[Start of Attachment]

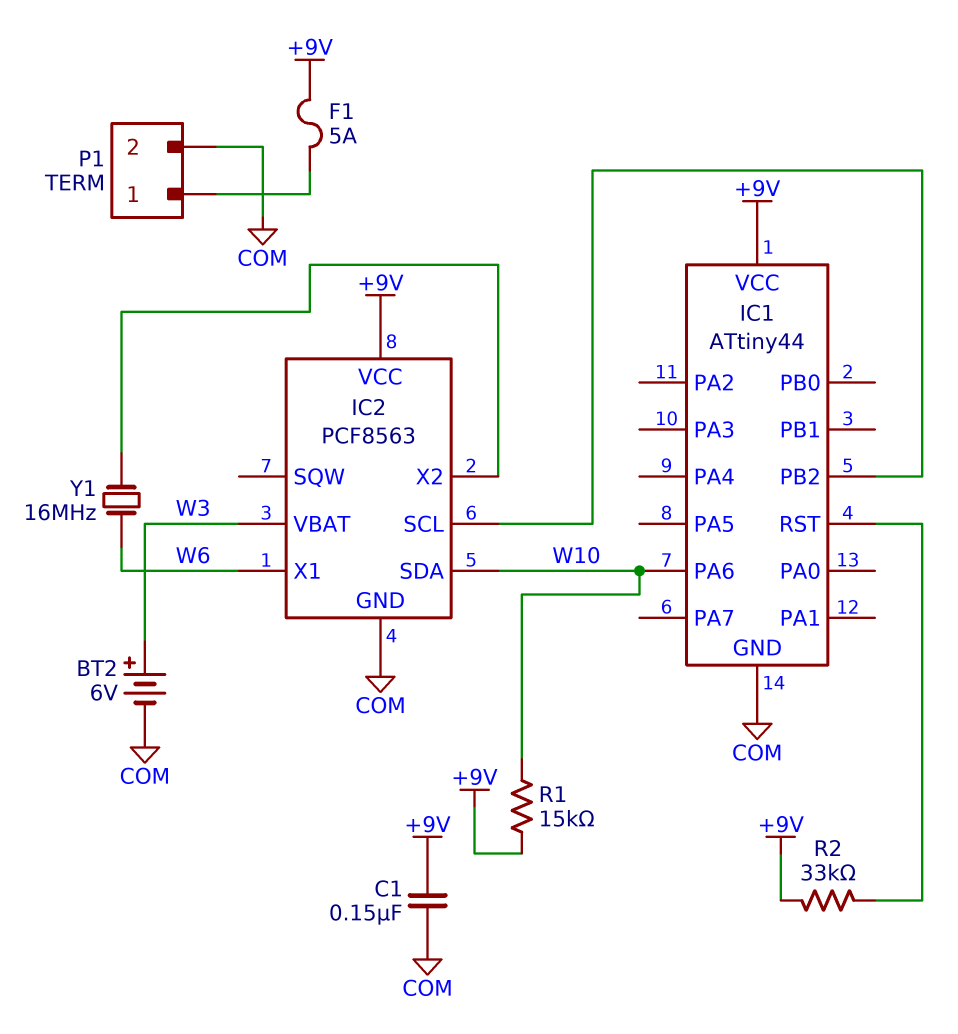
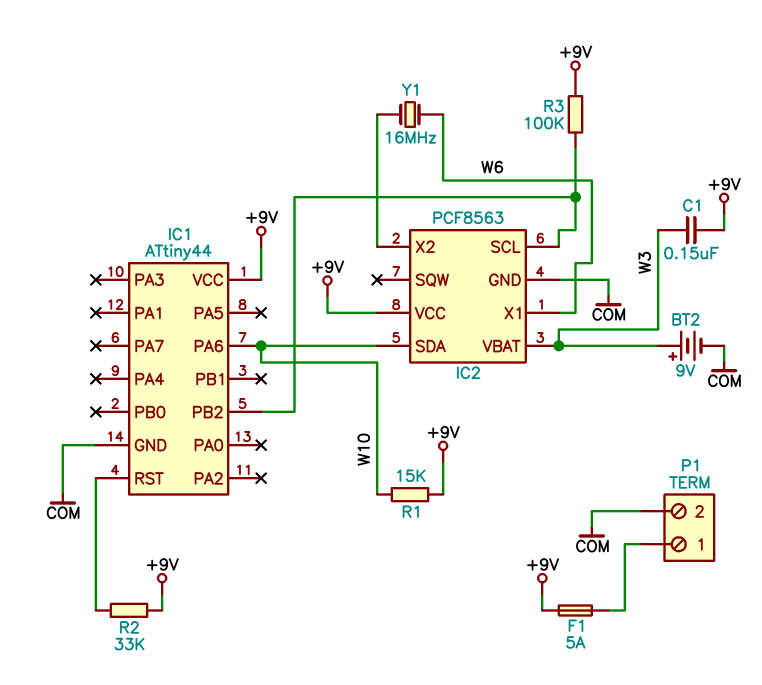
BT2: 6V (plus W3, minus COM) -> 9V (plus W3, minus COM)
C1: 150nF (+9V, COM) -> 150nF (+9V, W3)
R3: none -> 100k (+9V, IC1/PB2)

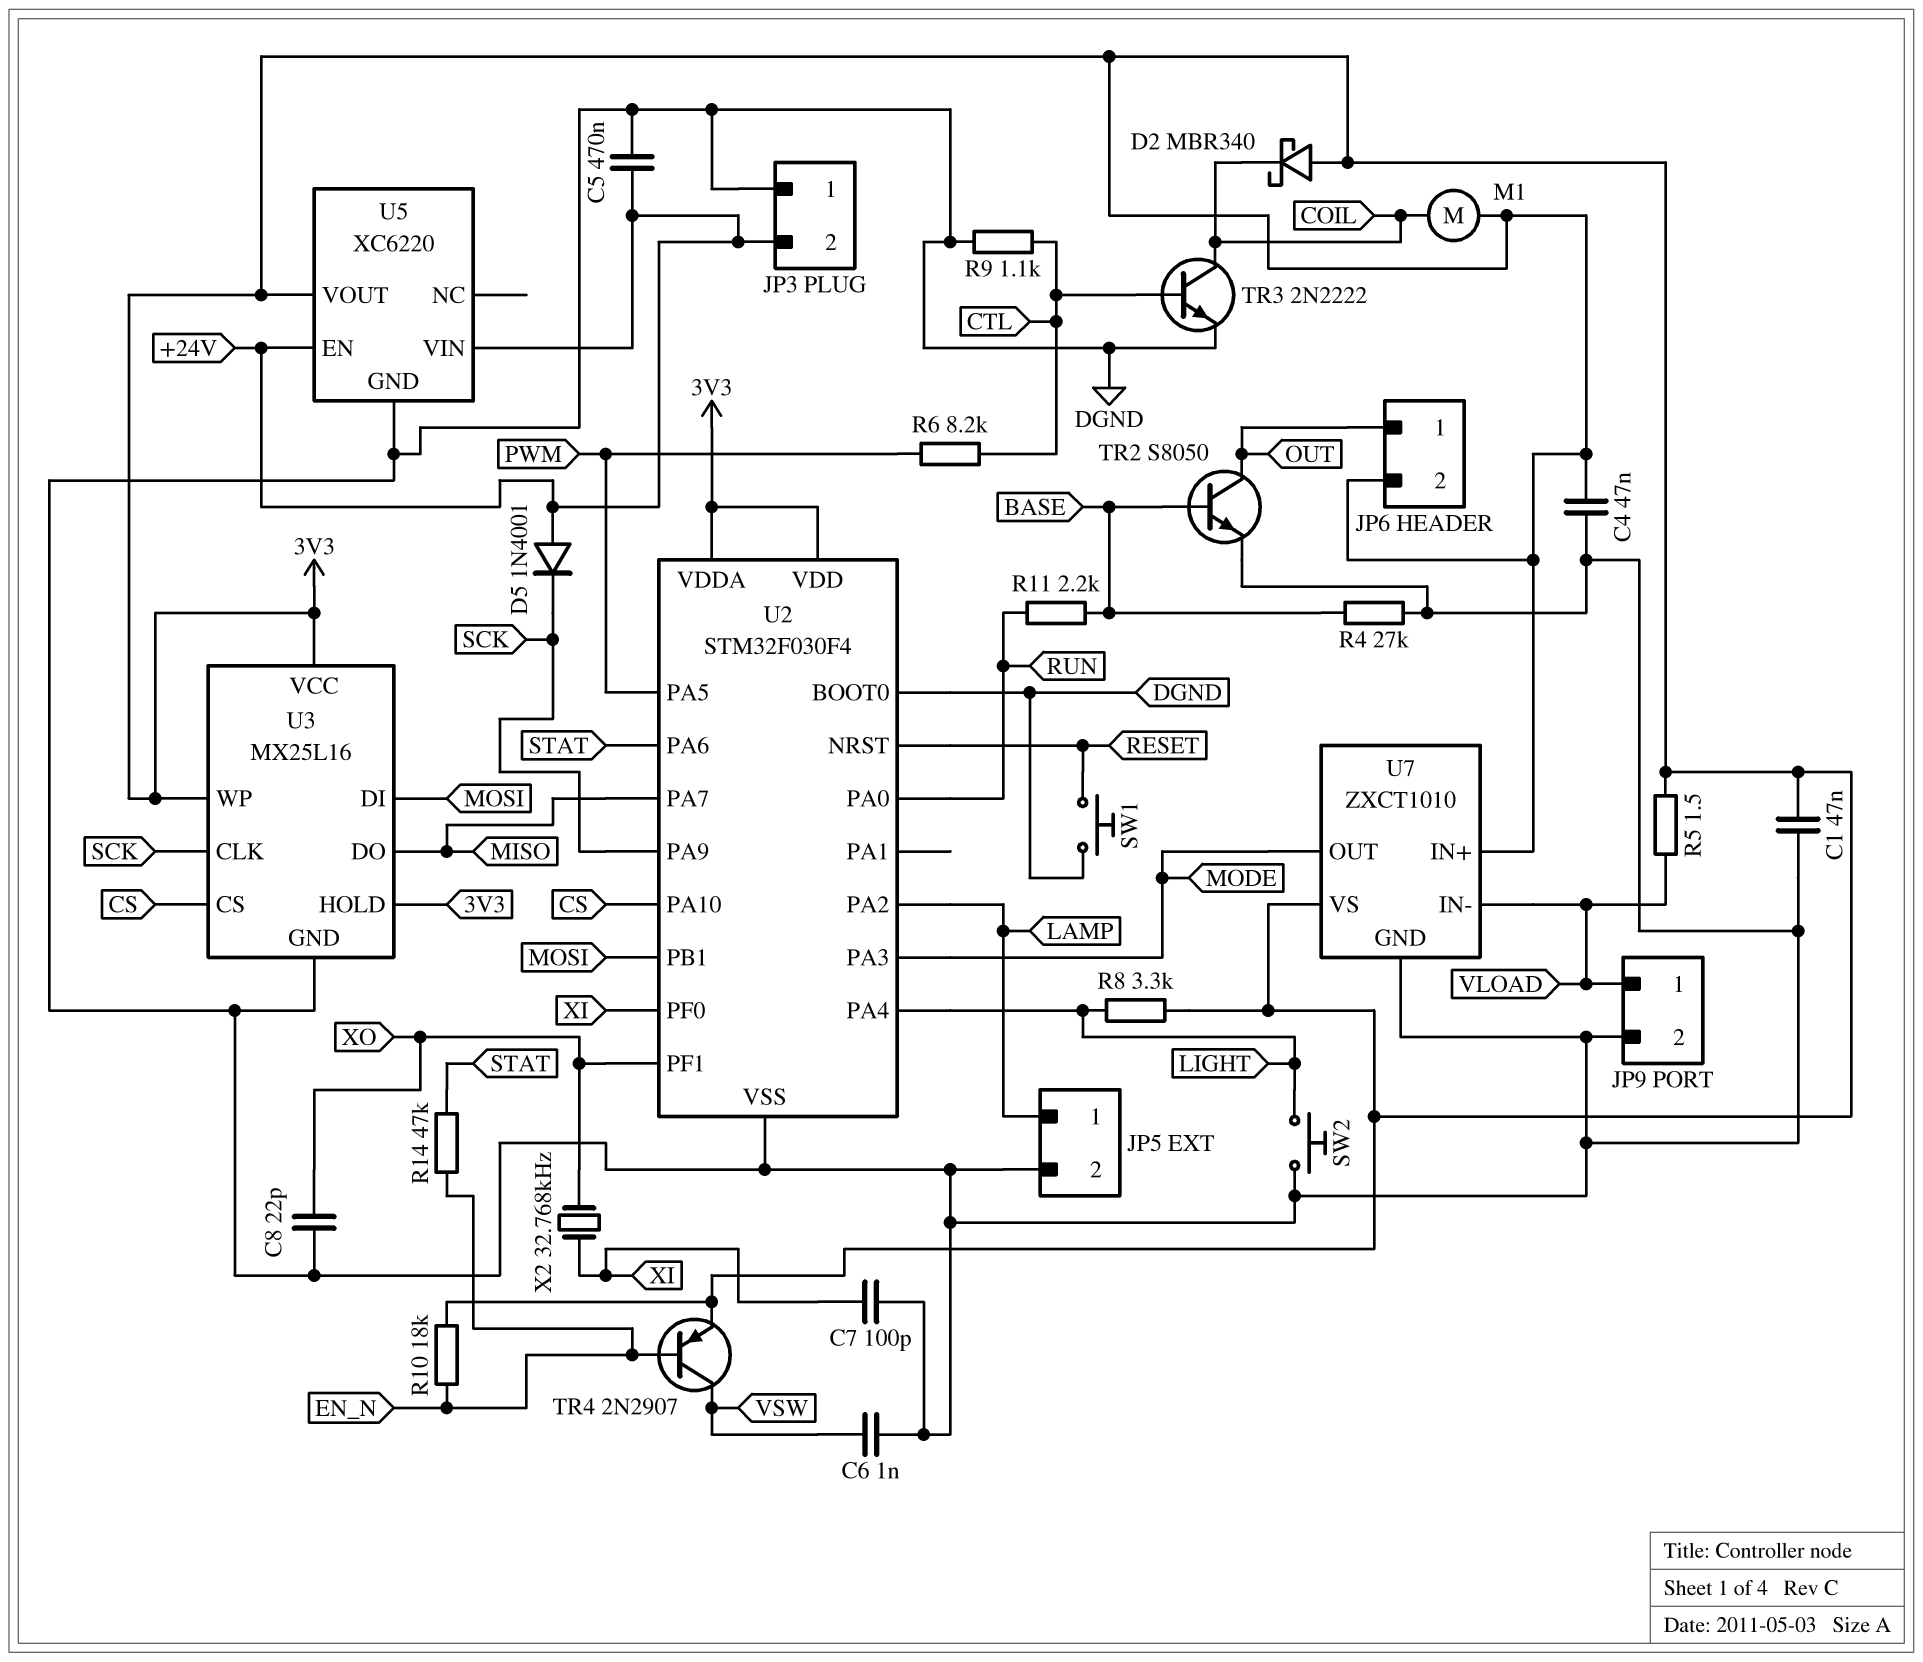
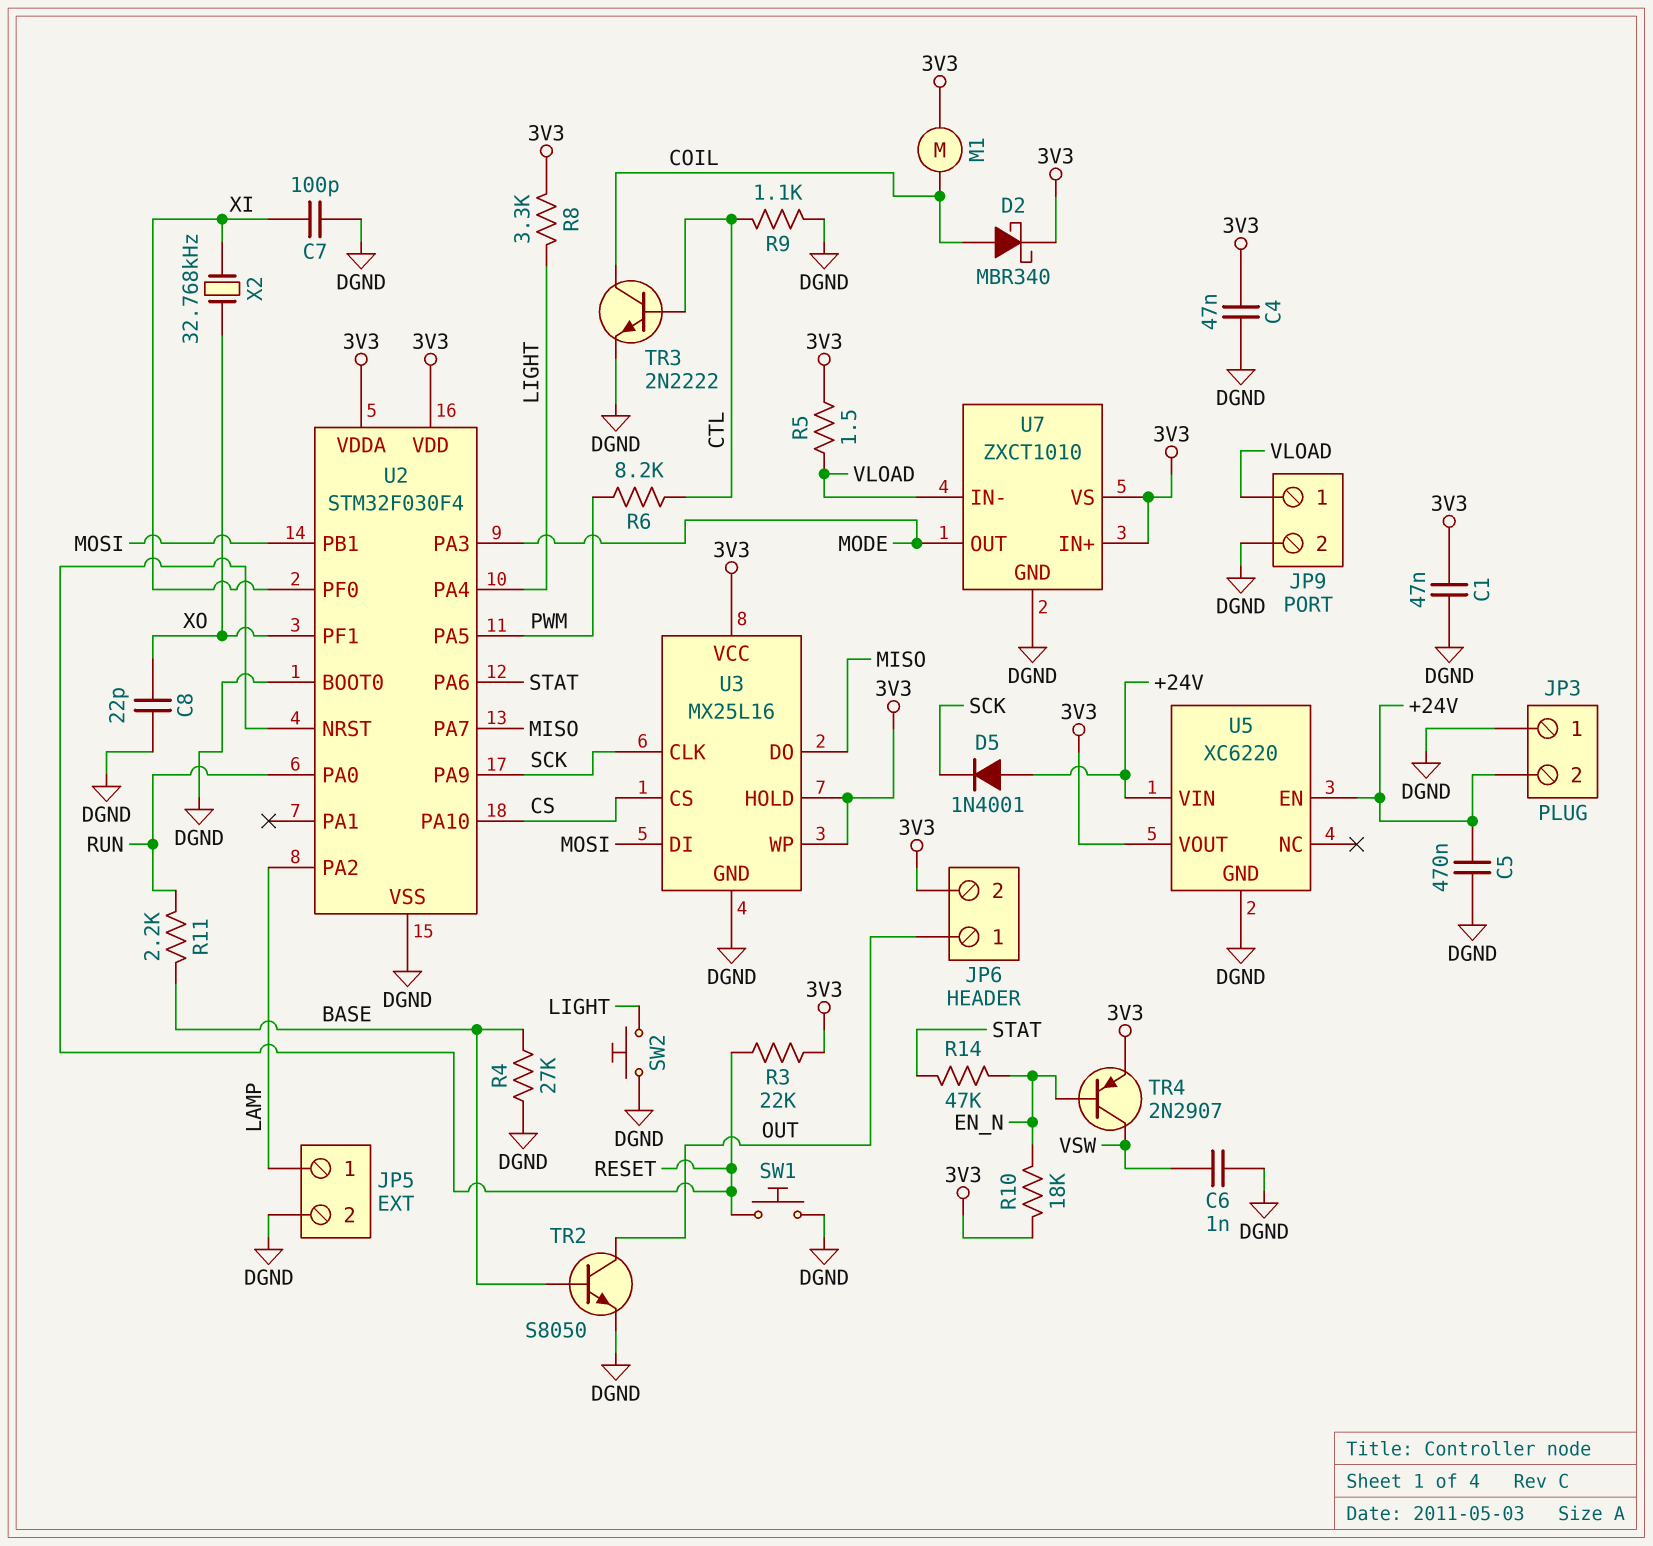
D2: schottky MBR340 (A 3V3, K COIL) -> schottky MBR340 (A COIL, K 3V3)
R3: none -> 22k (3V3, RESET)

[End of Attachment]

Exercise brief - A single number is the whole answer: how many lines in the data above hold the string "none".

Result of the task - 2